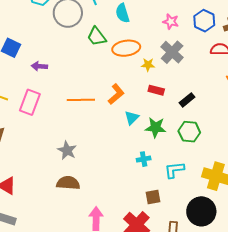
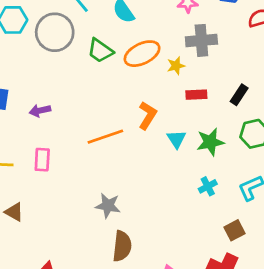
gray cross: (172, 52) -> (201, 40), turned -30
pink rectangle: (30, 102) -> (42, 160), size x0.7
brown semicircle: (68, 183) -> (122, 246), turned 110

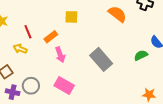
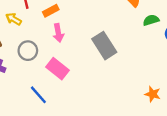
green semicircle: (141, 55) -> (151, 20), moved
gray circle: (31, 86) -> (28, 51), moved

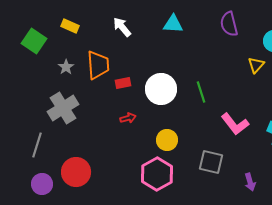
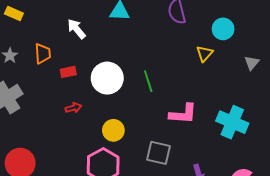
white arrow: (122, 27) -> (76, 29), moved
orange trapezoid: (98, 65) -> (43, 53), size x0.7
pink L-shape: (235, 124) -> (183, 114), turned -48

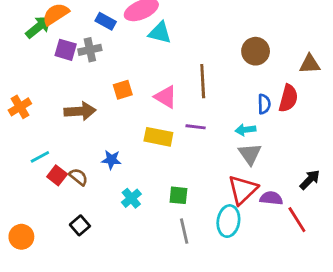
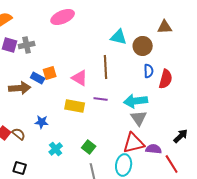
blue rectangle: (106, 21) -> (38, 78), moved
cyan triangle: (160, 33) -> (119, 37), moved
brown triangle: (310, 64) -> (165, 27), moved
blue semicircle: (264, 104) -> (149, 71), moved
cyan arrow: (246, 130) -> (136, 101), size x1.6
red triangle: (243, 190) -> (134, 143), turned 30
green square: (178, 195) -> (89, 147), turned 32
black square: (80, 225) -> (20, 168), turned -32

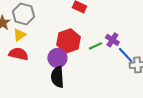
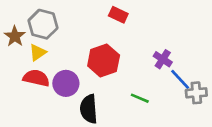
green line: (95, 46) -> (140, 98), moved, turned 48
purple circle: (57, 58) -> (66, 83), moved

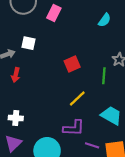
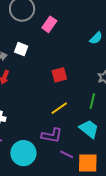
green line: (104, 76) -> (92, 101), moved

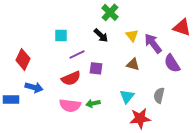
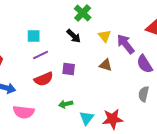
+ + + + +
HOW TO COMPLETE THIS TASK:
Exact copy, no pictures: set down all the entries again as they stand.

WRITTEN RESPONSE:
gray cross: (172, 52) -> (201, 40), turned -30
pink rectangle: (30, 102) -> (42, 160), size x0.7
brown semicircle: (68, 183) -> (122, 246), turned 110

green semicircle: (141, 55) -> (151, 20), moved
gray circle: (31, 86) -> (28, 51), moved

white arrow: (122, 27) -> (76, 29), moved
orange trapezoid: (98, 65) -> (43, 53), size x0.7
pink L-shape: (235, 124) -> (183, 114), turned -48

blue rectangle: (106, 21) -> (38, 78), moved
cyan triangle: (160, 33) -> (119, 37), moved
brown triangle: (310, 64) -> (165, 27), moved
blue semicircle: (264, 104) -> (149, 71), moved
cyan arrow: (246, 130) -> (136, 101), size x1.6
red triangle: (243, 190) -> (134, 143), turned 30
green square: (178, 195) -> (89, 147), turned 32
black square: (80, 225) -> (20, 168), turned -32

green line: (95, 46) -> (140, 98), moved, turned 48
purple circle: (57, 58) -> (66, 83), moved

green line: (104, 76) -> (92, 101), moved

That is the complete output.